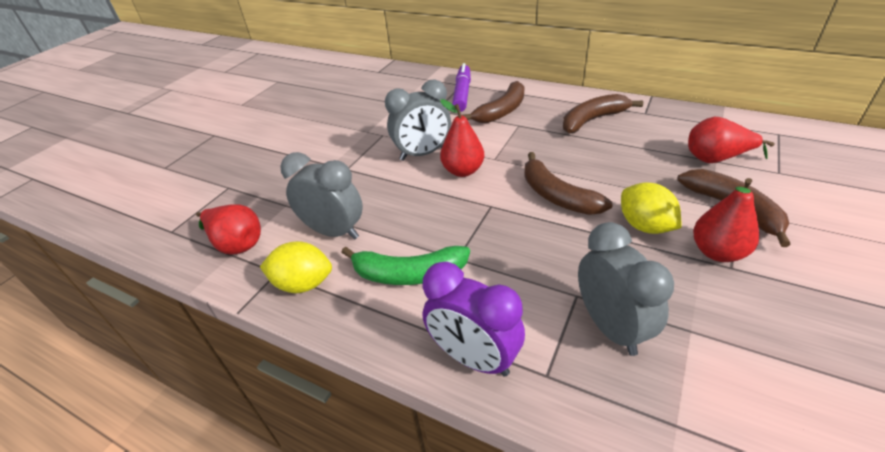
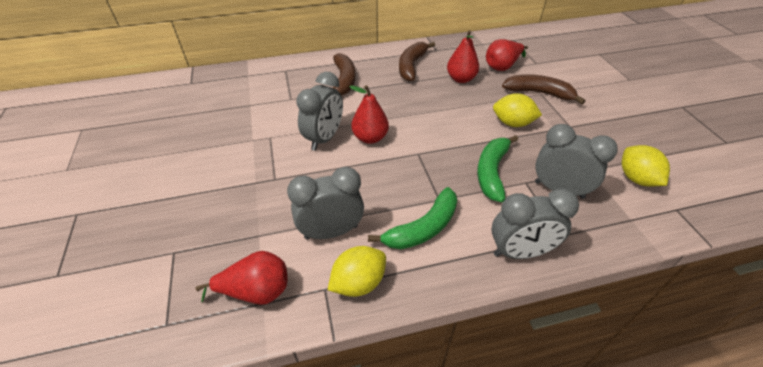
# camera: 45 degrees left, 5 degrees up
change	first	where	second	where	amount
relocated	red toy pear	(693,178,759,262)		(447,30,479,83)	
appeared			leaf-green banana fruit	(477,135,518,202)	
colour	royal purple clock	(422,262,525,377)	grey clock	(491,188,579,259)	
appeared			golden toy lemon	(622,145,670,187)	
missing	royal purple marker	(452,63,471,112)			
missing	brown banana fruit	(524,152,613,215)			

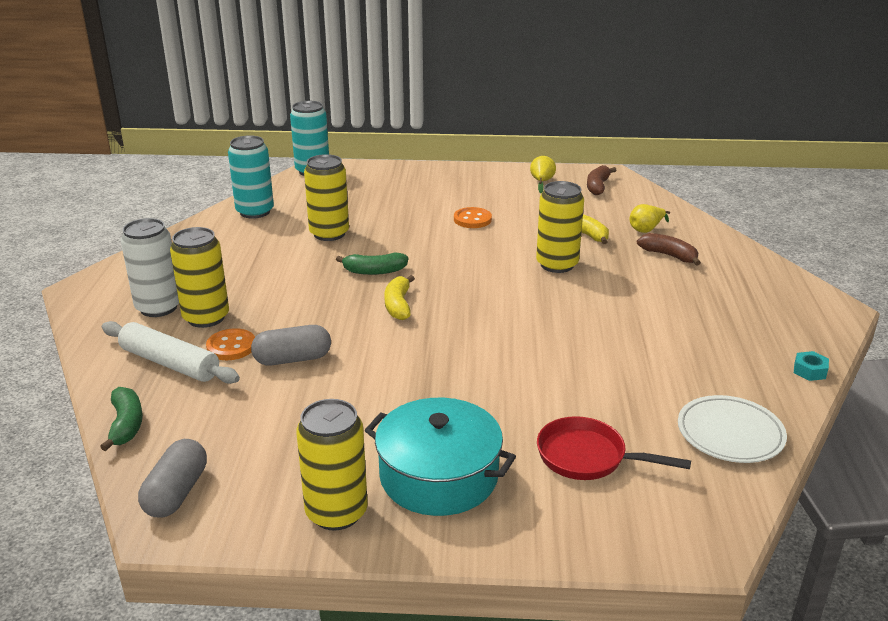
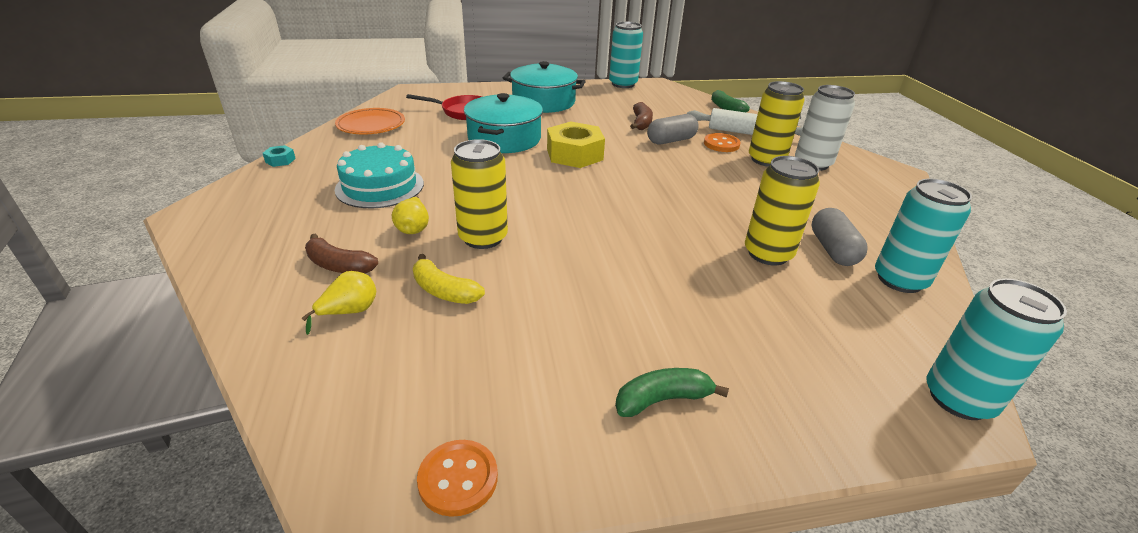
# camera: 165 degrees right, 5 degrees up
change	first	where	second	where	amount
colour	white plate	(678,395,787,463)	bright orange plate	(335,108,405,134)	
appeared			teal layer cake	(335,143,424,208)	
relocated	golden toy pear	(530,156,556,193)		(392,197,429,234)	
relocated	bright orange button	(454,207,492,228)		(417,440,498,517)	
appeared			teal stockpot	(464,93,543,153)	
appeared			golden hex nut	(547,122,605,168)	
appeared			teal soda can	(609,21,643,88)	
relocated	leaf-green banana fruit	(336,252,408,275)		(615,368,729,417)	
relocated	brown banana fruit	(587,165,616,195)		(630,102,653,130)	
relocated	grey capsule	(138,439,207,518)		(811,208,868,266)	
missing	golden soda can	(296,399,368,530)			
missing	golden banana fruit	(384,275,415,320)			

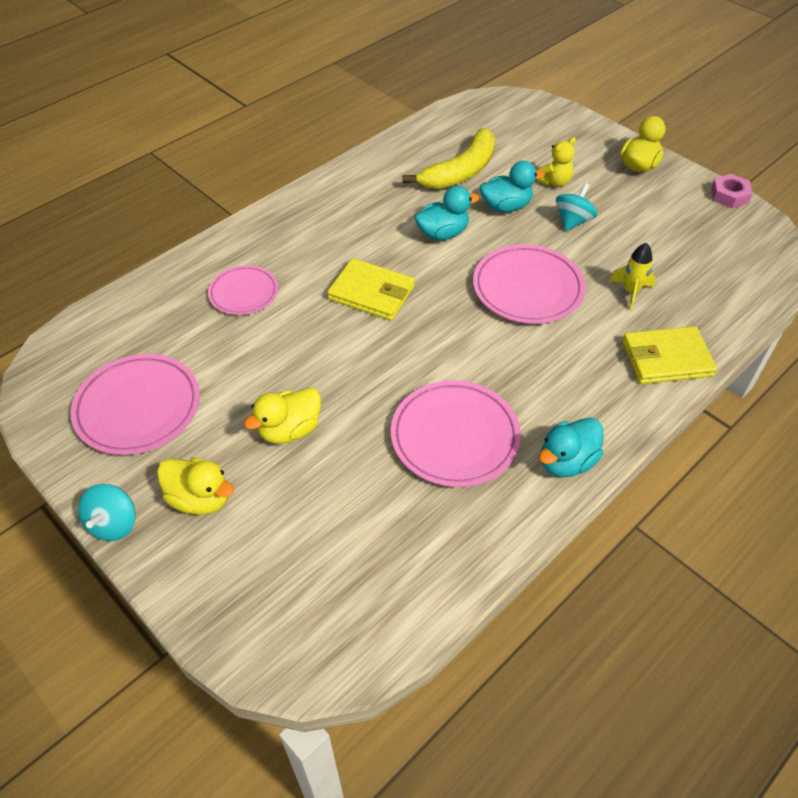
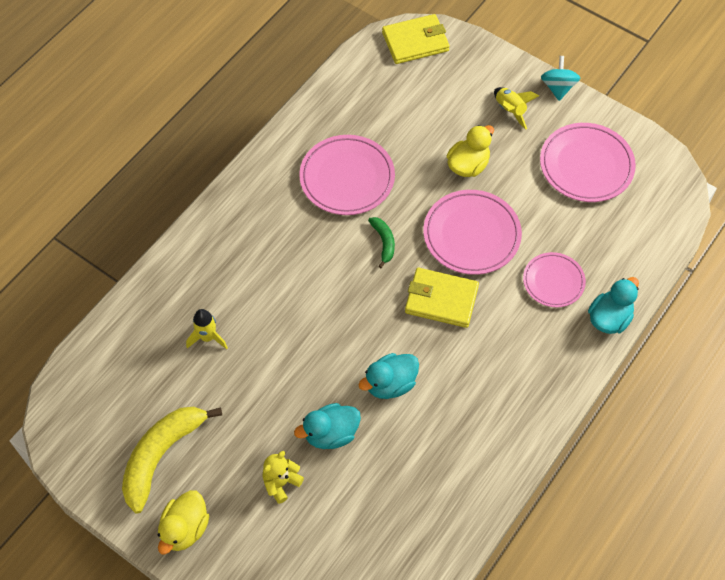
# camera: 170 degrees right, 10 degrees up
change	first	where	second	where	amount
relocated	golden banana fruit	(402,128,495,189)		(122,406,222,514)	
appeared			leaf-green banana fruit	(368,217,395,268)	
relocated	golden card wallet	(622,326,717,384)		(382,14,450,64)	
relocated	rose-pink plate	(473,244,585,324)		(423,190,522,275)	
exchanged	golden duck	(157,457,234,515)	golden toy rocket	(494,87,539,129)	
relocated	teal duck	(539,418,604,477)		(588,277,639,334)	
missing	teal toy top	(556,183,597,231)			
missing	rose-pink hex nut	(711,174,753,208)			

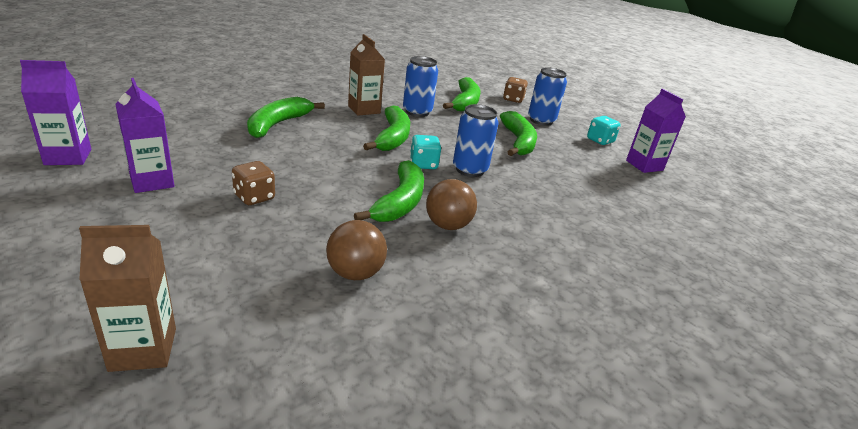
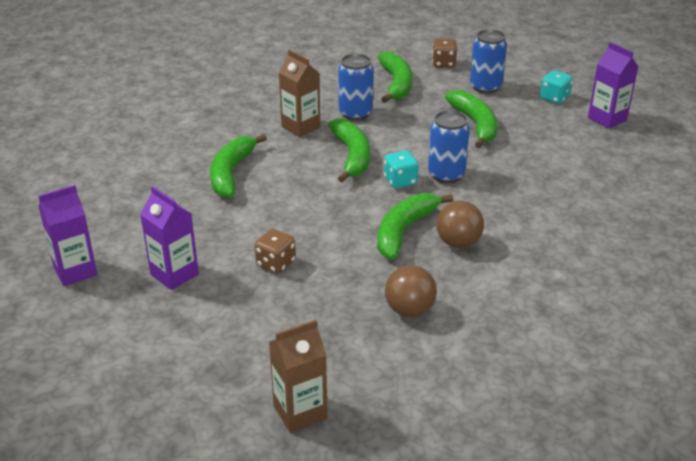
# camera: 10 degrees left, 5 degrees up
change	first	where	second	where	amount
spun	leaf-green banana fruit	(354,160,424,222)		(378,193,453,259)	150 degrees counterclockwise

• Task brief:
Any images must be left out; transcribe the rest of the material exactly.

• Response box:
# camera: 45 degrees left, 5 degrees up
change	first	where	second	where	amount
relocated	red toy pear	(693,178,759,262)		(447,30,479,83)	
appeared			leaf-green banana fruit	(477,135,518,202)	
colour	royal purple clock	(422,262,525,377)	grey clock	(491,188,579,259)	
appeared			golden toy lemon	(622,145,670,187)	
missing	royal purple marker	(452,63,471,112)			
missing	brown banana fruit	(524,152,613,215)			

# camera: 165 degrees right, 5 degrees up
change	first	where	second	where	amount
colour	white plate	(678,395,787,463)	bright orange plate	(335,108,405,134)	
appeared			teal layer cake	(335,143,424,208)	
relocated	golden toy pear	(530,156,556,193)		(392,197,429,234)	
relocated	bright orange button	(454,207,492,228)		(417,440,498,517)	
appeared			teal stockpot	(464,93,543,153)	
appeared			golden hex nut	(547,122,605,168)	
appeared			teal soda can	(609,21,643,88)	
relocated	leaf-green banana fruit	(336,252,408,275)		(615,368,729,417)	
relocated	brown banana fruit	(587,165,616,195)		(630,102,653,130)	
relocated	grey capsule	(138,439,207,518)		(811,208,868,266)	
missing	golden soda can	(296,399,368,530)			
missing	golden banana fruit	(384,275,415,320)			

# camera: 170 degrees right, 10 degrees up
change	first	where	second	where	amount
relocated	golden banana fruit	(402,128,495,189)		(122,406,222,514)	
appeared			leaf-green banana fruit	(368,217,395,268)	
relocated	golden card wallet	(622,326,717,384)		(382,14,450,64)	
relocated	rose-pink plate	(473,244,585,324)		(423,190,522,275)	
exchanged	golden duck	(157,457,234,515)	golden toy rocket	(494,87,539,129)	
relocated	teal duck	(539,418,604,477)		(588,277,639,334)	
missing	teal toy top	(556,183,597,231)			
missing	rose-pink hex nut	(711,174,753,208)			

# camera: 10 degrees left, 5 degrees up
change	first	where	second	where	amount
spun	leaf-green banana fruit	(354,160,424,222)		(378,193,453,259)	150 degrees counterclockwise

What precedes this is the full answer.